AIM >> Extract every line from the records and reproduce each one unchanged.

<<<<

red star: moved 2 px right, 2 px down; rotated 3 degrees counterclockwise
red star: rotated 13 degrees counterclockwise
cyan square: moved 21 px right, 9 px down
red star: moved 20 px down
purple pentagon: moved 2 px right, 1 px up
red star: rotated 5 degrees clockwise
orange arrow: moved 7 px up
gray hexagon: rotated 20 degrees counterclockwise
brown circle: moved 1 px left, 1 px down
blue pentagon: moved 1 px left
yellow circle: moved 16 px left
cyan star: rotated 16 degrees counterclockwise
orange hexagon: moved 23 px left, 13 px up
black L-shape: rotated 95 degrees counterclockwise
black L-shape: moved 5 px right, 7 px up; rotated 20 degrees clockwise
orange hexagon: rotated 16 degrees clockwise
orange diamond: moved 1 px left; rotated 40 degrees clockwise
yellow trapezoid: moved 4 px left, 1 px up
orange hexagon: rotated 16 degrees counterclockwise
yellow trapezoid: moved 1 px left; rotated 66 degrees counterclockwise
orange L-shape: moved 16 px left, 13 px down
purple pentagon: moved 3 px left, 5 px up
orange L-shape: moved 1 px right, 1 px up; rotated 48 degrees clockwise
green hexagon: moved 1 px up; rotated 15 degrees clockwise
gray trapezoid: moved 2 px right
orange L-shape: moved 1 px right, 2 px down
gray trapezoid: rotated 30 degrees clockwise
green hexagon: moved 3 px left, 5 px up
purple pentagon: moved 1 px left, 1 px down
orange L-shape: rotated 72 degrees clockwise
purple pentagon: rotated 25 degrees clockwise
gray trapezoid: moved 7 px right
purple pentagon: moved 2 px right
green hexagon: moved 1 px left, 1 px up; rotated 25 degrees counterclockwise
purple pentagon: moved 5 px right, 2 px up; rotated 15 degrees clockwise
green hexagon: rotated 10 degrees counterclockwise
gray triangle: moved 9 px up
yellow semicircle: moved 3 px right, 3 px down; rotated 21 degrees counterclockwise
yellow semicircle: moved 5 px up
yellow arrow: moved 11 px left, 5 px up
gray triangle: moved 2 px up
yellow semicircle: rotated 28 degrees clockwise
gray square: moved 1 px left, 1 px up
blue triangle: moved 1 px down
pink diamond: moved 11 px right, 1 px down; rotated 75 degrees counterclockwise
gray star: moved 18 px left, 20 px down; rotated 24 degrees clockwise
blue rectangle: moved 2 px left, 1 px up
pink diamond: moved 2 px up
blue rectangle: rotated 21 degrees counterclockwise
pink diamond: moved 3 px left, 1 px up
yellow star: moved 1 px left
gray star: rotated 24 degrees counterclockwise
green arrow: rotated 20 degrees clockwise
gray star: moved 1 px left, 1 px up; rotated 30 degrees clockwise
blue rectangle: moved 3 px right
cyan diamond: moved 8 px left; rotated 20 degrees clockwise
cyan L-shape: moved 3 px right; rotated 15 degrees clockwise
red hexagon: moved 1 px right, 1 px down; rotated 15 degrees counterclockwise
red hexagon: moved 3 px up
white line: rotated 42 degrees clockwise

>>>>

WRITTEN RESPONSE >>
red star: moved 2 px right, 2 px down; rotated 3 degrees counterclockwise
red star: rotated 13 degrees counterclockwise
cyan square: moved 21 px right, 9 px down
red star: moved 20 px down
purple pentagon: moved 2 px right, 1 px up
red star: rotated 5 degrees clockwise
orange arrow: moved 7 px up
gray hexagon: rotated 20 degrees counterclockwise
brown circle: moved 1 px left, 1 px down
blue pentagon: moved 1 px left
yellow circle: moved 16 px left
cyan star: rotated 16 degrees counterclockwise
orange hexagon: moved 23 px left, 13 px up
black L-shape: rotated 95 degrees counterclockwise
black L-shape: moved 5 px right, 7 px up; rotated 20 degrees clockwise
orange hexagon: rotated 16 degrees clockwise
orange diamond: moved 1 px left; rotated 40 degrees clockwise
yellow trapezoid: moved 4 px left, 1 px up
orange hexagon: rotated 16 degrees counterclockwise
yellow trapezoid: moved 1 px left; rotated 66 degrees counterclockwise
orange L-shape: moved 16 px left, 13 px down
purple pentagon: moved 3 px left, 5 px up
orange L-shape: moved 1 px right, 1 px up; rotated 48 degrees clockwise
green hexagon: moved 1 px up; rotated 15 degrees clockwise
gray trapezoid: moved 2 px right
orange L-shape: moved 1 px right, 2 px down
gray trapezoid: rotated 30 degrees clockwise
green hexagon: moved 3 px left, 5 px up
purple pentagon: moved 1 px left, 1 px down
orange L-shape: rotated 72 degrees clockwise
purple pentagon: rotated 25 degrees clockwise
gray trapezoid: moved 7 px right
purple pentagon: moved 2 px right
green hexagon: moved 1 px left, 1 px up; rotated 25 degrees counterclockwise
purple pentagon: moved 5 px right, 2 px up; rotated 15 degrees clockwise
green hexagon: rotated 10 degrees counterclockwise
gray triangle: moved 9 px up
yellow semicircle: moved 3 px right, 3 px down; rotated 21 degrees counterclockwise
yellow semicircle: moved 5 px up
yellow arrow: moved 11 px left, 5 px up
gray triangle: moved 2 px up
yellow semicircle: rotated 28 degrees clockwise
gray square: moved 1 px left, 1 px up
blue triangle: moved 1 px down
pink diamond: moved 11 px right, 1 px down; rotated 75 degrees counterclockwise
gray star: moved 18 px left, 20 px down; rotated 24 degrees clockwise
blue rectangle: moved 2 px left, 1 px up
pink diamond: moved 2 px up
blue rectangle: rotated 21 degrees counterclockwise
pink diamond: moved 3 px left, 1 px up
yellow star: moved 1 px left
gray star: rotated 24 degrees counterclockwise
green arrow: rotated 20 degrees clockwise
gray star: moved 1 px left, 1 px up; rotated 30 degrees clockwise
blue rectangle: moved 3 px right
cyan diamond: moved 8 px left; rotated 20 degrees clockwise
cyan L-shape: moved 3 px right; rotated 15 degrees clockwise
red hexagon: moved 1 px right, 1 px down; rotated 15 degrees counterclockwise
red hexagon: moved 3 px up
white line: rotated 42 degrees clockwise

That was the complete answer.